Activity. In the material below, the lines from the one containing "IC103 pin A2: DGND -> VA" through the one containing "R106: 47k (IC102/PB2, VA)" are to be given again exactly, ends included, and no others.

****************************************

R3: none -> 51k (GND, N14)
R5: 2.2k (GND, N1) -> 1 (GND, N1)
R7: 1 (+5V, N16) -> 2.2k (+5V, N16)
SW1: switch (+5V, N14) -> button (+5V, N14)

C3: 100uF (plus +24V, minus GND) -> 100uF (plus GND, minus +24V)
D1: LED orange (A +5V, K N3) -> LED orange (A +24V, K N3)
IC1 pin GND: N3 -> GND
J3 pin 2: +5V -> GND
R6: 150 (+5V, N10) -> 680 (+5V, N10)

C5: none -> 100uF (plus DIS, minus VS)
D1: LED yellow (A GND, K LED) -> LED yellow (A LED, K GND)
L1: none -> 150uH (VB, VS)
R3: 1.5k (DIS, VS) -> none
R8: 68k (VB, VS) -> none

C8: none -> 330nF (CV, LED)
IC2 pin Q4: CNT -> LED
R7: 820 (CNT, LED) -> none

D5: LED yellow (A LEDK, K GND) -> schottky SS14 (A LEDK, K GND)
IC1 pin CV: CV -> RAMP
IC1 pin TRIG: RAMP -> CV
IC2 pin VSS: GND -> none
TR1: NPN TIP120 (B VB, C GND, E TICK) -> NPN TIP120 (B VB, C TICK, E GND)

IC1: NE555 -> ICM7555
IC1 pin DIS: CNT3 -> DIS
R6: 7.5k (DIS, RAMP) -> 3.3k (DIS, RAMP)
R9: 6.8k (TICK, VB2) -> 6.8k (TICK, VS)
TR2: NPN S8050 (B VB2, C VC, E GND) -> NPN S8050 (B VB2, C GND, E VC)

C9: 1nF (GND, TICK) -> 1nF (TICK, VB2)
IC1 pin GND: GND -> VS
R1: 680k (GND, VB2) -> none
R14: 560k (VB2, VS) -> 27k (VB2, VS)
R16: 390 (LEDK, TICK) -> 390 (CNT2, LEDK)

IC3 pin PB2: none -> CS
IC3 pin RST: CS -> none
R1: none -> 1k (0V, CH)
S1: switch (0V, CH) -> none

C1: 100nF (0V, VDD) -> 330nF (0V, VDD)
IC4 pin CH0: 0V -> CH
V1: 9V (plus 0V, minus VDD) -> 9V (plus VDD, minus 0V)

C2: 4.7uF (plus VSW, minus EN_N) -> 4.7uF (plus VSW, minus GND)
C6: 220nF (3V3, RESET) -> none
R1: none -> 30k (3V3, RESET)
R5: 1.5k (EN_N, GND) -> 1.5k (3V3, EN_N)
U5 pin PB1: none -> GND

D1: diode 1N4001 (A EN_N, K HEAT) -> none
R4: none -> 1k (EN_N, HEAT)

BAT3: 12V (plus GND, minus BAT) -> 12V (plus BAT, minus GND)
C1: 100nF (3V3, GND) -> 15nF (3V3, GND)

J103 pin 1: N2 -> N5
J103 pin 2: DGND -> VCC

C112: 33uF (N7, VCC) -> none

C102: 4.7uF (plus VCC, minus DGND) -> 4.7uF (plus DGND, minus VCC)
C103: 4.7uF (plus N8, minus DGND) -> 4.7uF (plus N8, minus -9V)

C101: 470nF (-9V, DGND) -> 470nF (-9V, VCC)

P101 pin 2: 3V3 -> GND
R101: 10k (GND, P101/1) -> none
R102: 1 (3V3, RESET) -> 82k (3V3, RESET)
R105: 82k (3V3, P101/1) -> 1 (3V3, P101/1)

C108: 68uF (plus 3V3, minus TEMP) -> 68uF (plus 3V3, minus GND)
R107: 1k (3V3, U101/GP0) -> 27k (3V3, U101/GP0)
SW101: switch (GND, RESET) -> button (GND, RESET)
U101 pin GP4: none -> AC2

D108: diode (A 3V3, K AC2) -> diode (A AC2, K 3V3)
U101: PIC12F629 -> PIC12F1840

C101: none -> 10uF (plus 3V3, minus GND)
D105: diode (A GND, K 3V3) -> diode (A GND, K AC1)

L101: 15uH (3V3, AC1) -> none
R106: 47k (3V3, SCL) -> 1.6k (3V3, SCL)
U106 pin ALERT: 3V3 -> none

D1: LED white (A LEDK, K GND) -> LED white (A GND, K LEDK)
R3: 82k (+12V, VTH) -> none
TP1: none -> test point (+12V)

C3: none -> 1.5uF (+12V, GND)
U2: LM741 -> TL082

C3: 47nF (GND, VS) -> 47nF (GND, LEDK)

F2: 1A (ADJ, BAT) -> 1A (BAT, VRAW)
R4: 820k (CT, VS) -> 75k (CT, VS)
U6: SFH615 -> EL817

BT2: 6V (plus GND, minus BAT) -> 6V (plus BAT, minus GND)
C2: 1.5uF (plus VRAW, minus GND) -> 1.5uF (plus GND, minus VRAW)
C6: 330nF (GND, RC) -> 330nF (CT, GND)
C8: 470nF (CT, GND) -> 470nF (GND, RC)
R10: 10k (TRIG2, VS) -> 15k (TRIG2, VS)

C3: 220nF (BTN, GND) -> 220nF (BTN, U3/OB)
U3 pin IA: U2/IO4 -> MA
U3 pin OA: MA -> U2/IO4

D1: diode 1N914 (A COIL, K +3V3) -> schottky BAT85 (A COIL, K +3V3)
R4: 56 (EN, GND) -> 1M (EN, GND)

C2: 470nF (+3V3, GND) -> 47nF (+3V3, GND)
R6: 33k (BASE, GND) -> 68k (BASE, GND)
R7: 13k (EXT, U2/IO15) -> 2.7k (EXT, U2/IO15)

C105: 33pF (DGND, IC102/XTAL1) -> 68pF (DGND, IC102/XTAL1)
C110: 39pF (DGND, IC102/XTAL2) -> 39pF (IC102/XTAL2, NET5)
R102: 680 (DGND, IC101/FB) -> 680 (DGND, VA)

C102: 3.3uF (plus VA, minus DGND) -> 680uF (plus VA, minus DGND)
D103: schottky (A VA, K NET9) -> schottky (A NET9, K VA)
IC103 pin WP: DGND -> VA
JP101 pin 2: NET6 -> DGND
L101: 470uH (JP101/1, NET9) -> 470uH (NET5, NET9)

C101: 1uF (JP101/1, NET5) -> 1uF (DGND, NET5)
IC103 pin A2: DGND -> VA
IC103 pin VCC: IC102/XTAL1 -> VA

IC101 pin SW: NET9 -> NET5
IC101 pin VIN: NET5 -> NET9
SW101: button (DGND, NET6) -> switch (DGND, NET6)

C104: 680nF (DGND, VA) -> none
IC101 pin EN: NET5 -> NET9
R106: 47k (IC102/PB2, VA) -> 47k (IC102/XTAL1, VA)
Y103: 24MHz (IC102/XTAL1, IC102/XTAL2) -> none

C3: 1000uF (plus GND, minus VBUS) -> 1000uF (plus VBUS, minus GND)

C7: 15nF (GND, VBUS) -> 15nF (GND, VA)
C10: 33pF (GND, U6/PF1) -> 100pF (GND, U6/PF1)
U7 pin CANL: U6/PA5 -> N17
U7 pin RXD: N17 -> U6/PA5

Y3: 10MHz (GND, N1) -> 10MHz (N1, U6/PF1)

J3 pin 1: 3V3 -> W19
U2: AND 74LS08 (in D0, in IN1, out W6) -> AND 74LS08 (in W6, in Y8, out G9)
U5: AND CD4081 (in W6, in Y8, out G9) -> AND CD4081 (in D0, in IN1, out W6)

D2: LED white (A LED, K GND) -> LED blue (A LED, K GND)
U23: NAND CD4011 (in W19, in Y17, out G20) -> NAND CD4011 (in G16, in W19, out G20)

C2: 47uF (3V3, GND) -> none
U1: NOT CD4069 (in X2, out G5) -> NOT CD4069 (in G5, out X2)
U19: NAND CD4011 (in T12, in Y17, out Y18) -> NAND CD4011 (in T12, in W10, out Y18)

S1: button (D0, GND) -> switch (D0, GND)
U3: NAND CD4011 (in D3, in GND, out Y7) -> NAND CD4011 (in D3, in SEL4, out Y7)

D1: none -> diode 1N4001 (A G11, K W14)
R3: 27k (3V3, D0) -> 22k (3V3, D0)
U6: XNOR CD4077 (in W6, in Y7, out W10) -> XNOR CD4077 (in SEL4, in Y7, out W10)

****************************************

Response to this exercise.
IC103 pin A2: DGND -> VA
IC103 pin VCC: IC102/XTAL1 -> VA

IC101 pin SW: NET9 -> NET5
IC101 pin VIN: NET5 -> NET9
SW101: button (DGND, NET6) -> switch (DGND, NET6)

C104: 680nF (DGND, VA) -> none
IC101 pin EN: NET5 -> NET9
R106: 47k (IC102/PB2, VA) -> 47k (IC102/XTAL1, VA)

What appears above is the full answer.